Work to be completed. Copy the entries exactly. Their pictures do not belong in the copy.

Extracted records.
_ _ _

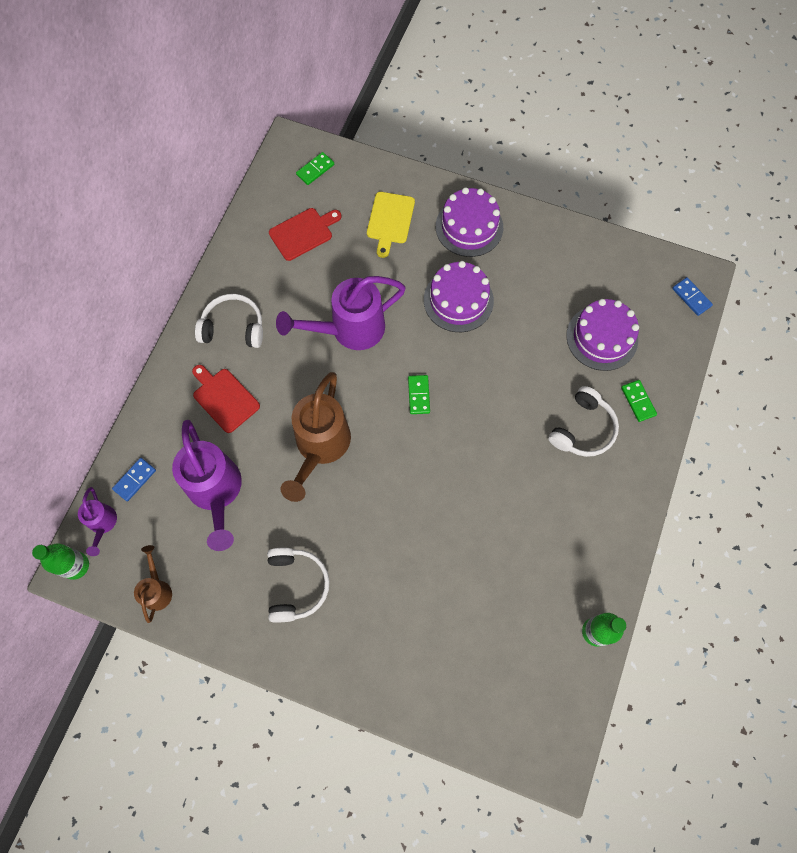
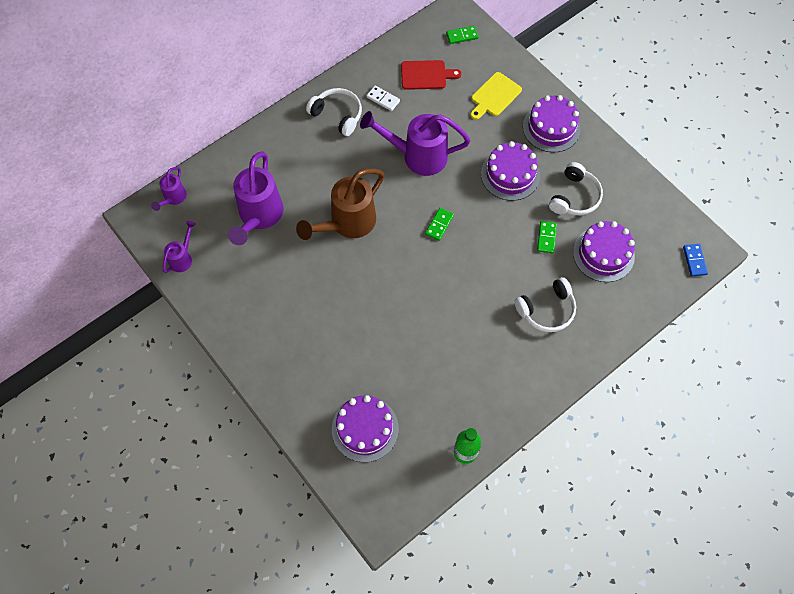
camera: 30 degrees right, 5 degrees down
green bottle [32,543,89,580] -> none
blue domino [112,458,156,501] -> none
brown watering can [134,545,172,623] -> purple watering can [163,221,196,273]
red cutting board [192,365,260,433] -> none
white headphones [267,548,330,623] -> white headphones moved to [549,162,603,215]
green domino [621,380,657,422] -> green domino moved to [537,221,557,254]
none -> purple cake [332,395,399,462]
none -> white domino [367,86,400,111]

_ _ _

Solved problem.
camera: 30 degrees right, 5 degrees down
green bottle [32,543,89,580] -> none
blue domino [112,458,156,501] -> none
brown watering can [134,545,172,623] -> purple watering can [163,221,196,273]
red cutting board [192,365,260,433] -> none
white headphones [267,548,330,623] -> white headphones moved to [549,162,603,215]
green domino [621,380,657,422] -> green domino moved to [537,221,557,254]
none -> purple cake [332,395,399,462]
none -> white domino [367,86,400,111]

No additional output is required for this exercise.